»»

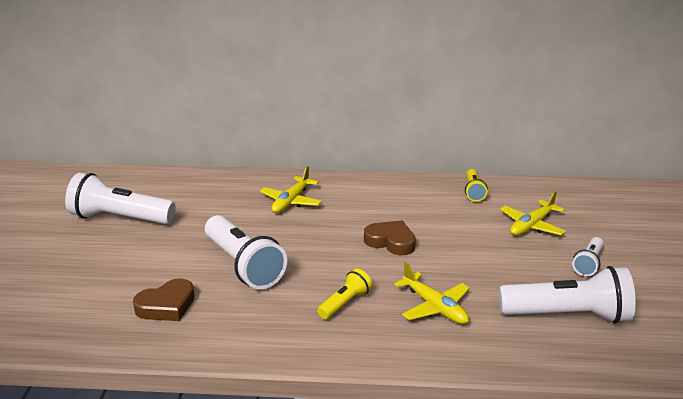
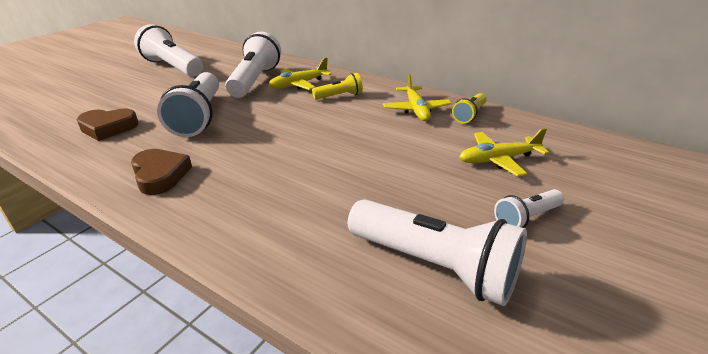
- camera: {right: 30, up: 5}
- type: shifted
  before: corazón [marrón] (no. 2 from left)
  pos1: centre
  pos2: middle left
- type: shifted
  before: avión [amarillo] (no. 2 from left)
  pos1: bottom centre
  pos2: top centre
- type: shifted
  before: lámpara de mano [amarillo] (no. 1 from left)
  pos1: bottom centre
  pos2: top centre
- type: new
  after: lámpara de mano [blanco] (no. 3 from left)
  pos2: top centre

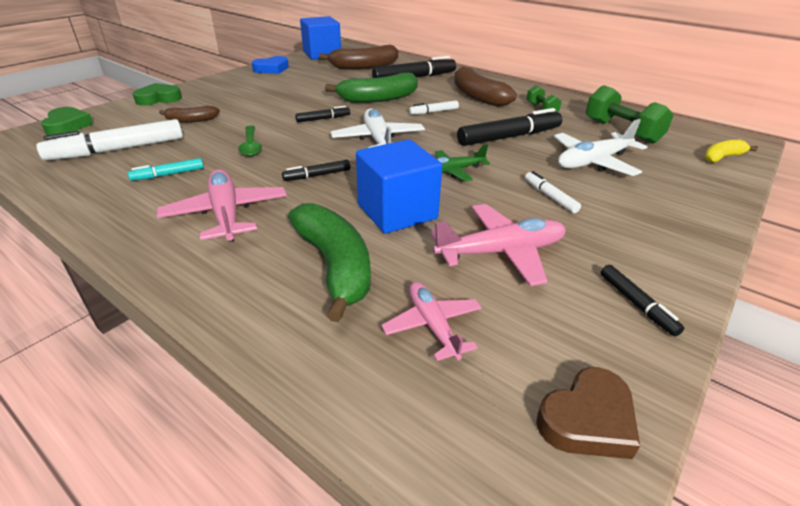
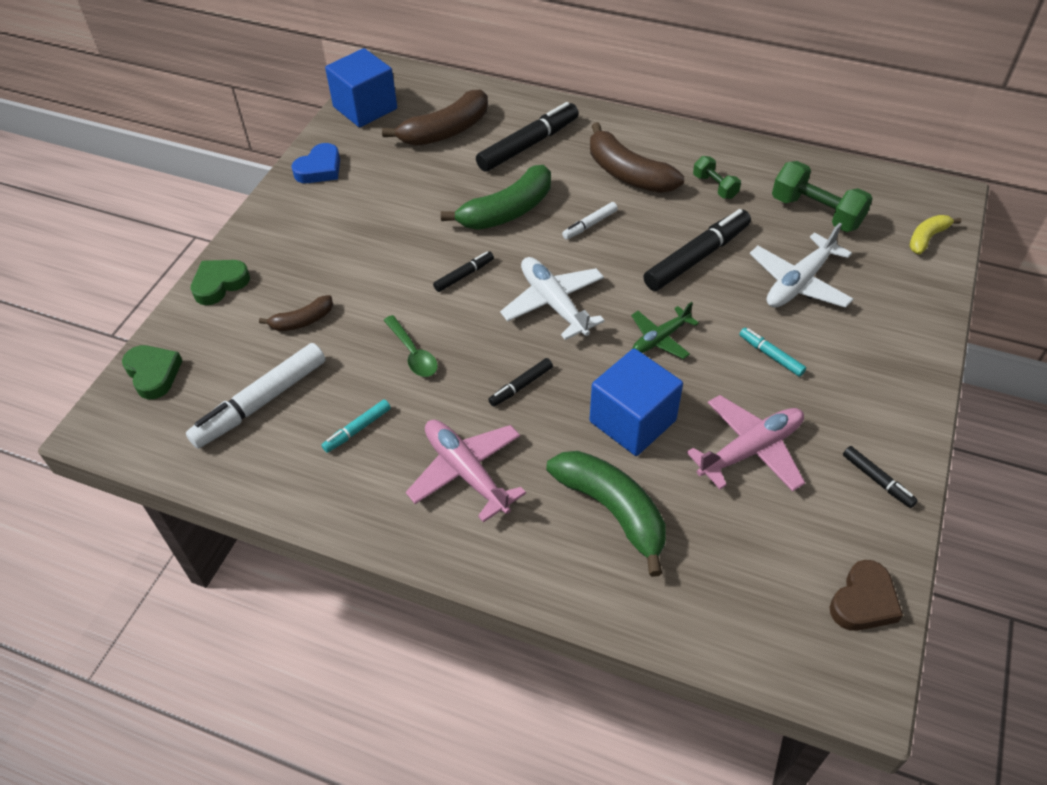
- camera: {right: -15, up: 15}
- type: repainted
  before: rotulador [blanco] (no. 3 from left)
  after: rotulador [turquesa] (no. 2 from left)
  pos1: middle right
  pos2: middle right
- type: gone
  before: avión [rosa] (no. 2 from left)
  pos1: centre

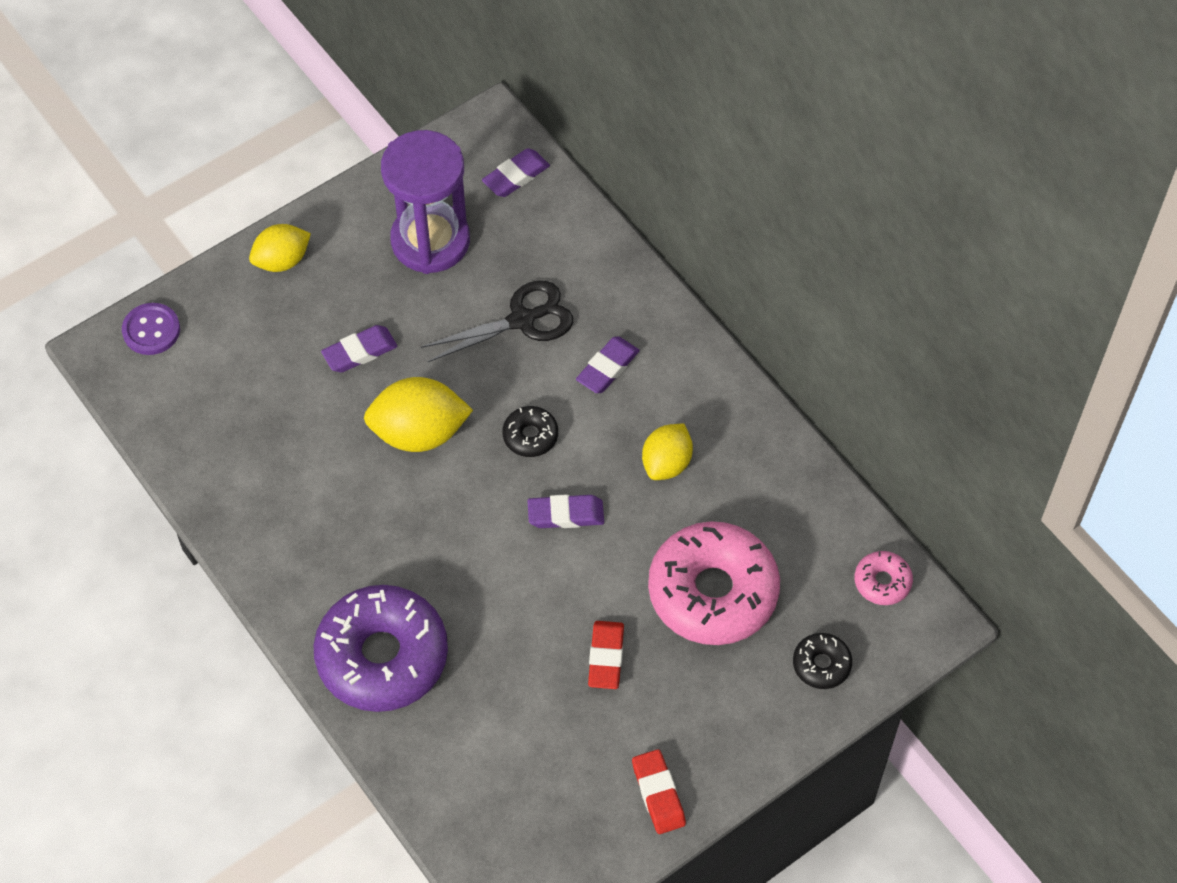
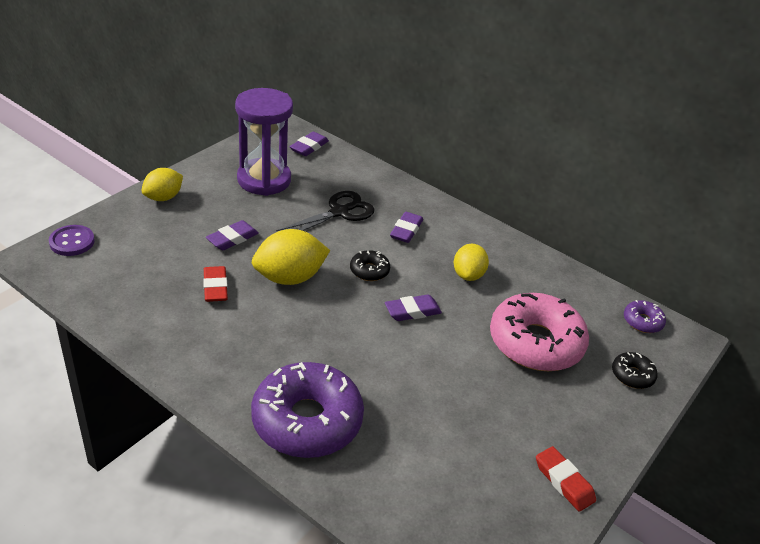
- camera: {right: -20, up: -20}
- type: repainted
  before: rosquilla [rosa] (no. 2 from left)
  after: rosquilla [morado] (no. 2 from left)
  pos1: middle right
  pos2: middle right
- type: shifted
  before: goma de borrar [rojo] (no. 1 from left)
  pos1: bottom centre
  pos2: middle left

««

● Problem description
In the data above, find the line containing "after: lámpara de", then output it and every later line exactly, without the pictures.

● Solution
  after: lámpara de mano [blanco] (no. 3 from left)
  pos2: top centre

- camera: {right: -15, up: 15}
- type: repainted
  before: rotulador [blanco] (no. 3 from left)
  after: rotulador [turquesa] (no. 2 from left)
  pos1: middle right
  pos2: middle right
- type: gone
  before: avión [rosa] (no. 2 from left)
  pos1: centre

- camera: {right: -20, up: -20}
- type: repainted
  before: rosquilla [rosa] (no. 2 from left)
  after: rosquilla [morado] (no. 2 from left)
  pos1: middle right
  pos2: middle right
- type: shifted
  before: goma de borrar [rojo] (no. 1 from left)
  pos1: bottom centre
  pos2: middle left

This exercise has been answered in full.